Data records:
++++++++
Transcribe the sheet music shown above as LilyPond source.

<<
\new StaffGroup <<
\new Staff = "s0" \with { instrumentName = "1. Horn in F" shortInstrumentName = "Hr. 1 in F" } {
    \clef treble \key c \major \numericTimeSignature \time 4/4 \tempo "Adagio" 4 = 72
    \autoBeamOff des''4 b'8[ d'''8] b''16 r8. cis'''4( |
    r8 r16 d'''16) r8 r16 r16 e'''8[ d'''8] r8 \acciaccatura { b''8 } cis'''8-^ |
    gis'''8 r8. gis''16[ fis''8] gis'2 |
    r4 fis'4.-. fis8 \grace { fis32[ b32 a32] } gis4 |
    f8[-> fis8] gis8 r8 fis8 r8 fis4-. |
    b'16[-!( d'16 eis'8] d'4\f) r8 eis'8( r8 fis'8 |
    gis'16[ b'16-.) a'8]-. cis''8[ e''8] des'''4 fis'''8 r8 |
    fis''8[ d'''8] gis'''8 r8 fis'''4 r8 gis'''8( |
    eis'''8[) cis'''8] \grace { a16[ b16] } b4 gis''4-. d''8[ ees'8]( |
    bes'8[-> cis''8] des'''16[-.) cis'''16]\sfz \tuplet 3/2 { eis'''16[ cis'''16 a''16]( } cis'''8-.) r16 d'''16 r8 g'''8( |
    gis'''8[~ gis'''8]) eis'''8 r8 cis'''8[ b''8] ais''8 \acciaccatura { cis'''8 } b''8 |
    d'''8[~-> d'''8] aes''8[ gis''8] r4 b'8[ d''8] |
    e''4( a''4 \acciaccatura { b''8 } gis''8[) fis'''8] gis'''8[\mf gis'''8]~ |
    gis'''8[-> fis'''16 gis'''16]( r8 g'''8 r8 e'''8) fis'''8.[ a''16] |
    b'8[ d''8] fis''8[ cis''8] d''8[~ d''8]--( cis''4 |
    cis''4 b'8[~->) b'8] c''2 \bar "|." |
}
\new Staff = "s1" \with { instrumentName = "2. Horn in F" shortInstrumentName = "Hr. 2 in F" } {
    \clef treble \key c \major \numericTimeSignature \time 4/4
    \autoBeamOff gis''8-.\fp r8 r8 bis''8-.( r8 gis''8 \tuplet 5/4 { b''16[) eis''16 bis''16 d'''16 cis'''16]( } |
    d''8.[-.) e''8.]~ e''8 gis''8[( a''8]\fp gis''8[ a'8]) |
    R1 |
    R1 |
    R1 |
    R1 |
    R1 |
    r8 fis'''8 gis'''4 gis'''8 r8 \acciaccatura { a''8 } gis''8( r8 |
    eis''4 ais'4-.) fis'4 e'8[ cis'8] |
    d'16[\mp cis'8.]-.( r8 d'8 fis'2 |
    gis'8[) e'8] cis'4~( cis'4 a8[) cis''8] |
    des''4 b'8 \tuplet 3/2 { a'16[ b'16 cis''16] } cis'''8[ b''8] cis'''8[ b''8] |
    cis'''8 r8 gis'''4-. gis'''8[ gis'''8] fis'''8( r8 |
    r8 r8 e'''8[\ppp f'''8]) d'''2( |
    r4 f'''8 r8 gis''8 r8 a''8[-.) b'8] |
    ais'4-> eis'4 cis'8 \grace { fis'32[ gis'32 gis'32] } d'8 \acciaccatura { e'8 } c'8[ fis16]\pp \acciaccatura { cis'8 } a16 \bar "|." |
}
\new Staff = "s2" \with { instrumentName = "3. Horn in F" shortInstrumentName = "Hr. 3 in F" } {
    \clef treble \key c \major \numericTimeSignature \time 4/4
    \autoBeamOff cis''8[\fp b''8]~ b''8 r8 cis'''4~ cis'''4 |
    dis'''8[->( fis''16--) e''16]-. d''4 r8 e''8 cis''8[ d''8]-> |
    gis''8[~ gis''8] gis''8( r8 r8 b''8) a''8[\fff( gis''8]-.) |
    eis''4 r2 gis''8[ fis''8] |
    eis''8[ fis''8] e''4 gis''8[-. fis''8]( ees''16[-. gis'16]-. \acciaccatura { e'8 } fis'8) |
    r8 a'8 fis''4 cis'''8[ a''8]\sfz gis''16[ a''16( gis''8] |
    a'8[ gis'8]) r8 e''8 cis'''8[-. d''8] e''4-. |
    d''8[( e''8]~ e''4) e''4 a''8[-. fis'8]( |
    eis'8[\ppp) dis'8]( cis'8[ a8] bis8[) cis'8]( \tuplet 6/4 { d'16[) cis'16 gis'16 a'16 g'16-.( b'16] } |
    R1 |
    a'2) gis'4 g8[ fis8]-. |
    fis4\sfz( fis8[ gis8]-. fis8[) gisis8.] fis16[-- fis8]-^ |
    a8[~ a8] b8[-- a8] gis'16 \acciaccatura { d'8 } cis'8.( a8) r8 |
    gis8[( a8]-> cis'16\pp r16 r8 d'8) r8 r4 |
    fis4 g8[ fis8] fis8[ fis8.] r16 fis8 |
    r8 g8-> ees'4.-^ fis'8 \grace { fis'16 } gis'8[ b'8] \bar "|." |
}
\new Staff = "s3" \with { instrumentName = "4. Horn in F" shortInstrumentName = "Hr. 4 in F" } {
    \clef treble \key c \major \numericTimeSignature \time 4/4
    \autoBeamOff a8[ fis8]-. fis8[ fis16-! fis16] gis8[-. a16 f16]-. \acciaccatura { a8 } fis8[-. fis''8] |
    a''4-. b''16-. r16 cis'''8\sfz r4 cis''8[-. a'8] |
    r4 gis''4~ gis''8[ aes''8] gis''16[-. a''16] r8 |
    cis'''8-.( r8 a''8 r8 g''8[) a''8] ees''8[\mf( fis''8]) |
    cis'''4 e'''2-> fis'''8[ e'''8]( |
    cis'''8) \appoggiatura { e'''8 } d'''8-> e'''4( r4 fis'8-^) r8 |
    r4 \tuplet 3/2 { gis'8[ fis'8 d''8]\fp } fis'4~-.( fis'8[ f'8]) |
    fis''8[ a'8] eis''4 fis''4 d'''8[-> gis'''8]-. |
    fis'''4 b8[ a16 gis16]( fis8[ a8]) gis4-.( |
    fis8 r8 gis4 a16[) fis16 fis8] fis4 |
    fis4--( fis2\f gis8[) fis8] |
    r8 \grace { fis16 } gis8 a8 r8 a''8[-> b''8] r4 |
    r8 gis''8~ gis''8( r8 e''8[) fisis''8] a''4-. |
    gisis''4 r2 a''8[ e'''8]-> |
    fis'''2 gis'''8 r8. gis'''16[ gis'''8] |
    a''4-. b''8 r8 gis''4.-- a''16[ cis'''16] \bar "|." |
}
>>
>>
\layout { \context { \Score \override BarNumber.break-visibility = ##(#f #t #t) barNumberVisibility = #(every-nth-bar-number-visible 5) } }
++++++++
(WHAT YOU SHOULD DO) Count the lines in the listing above that contain the string "autoBeamOff", with case counting. Reply with the number only.

(TASK SOLUTION) 4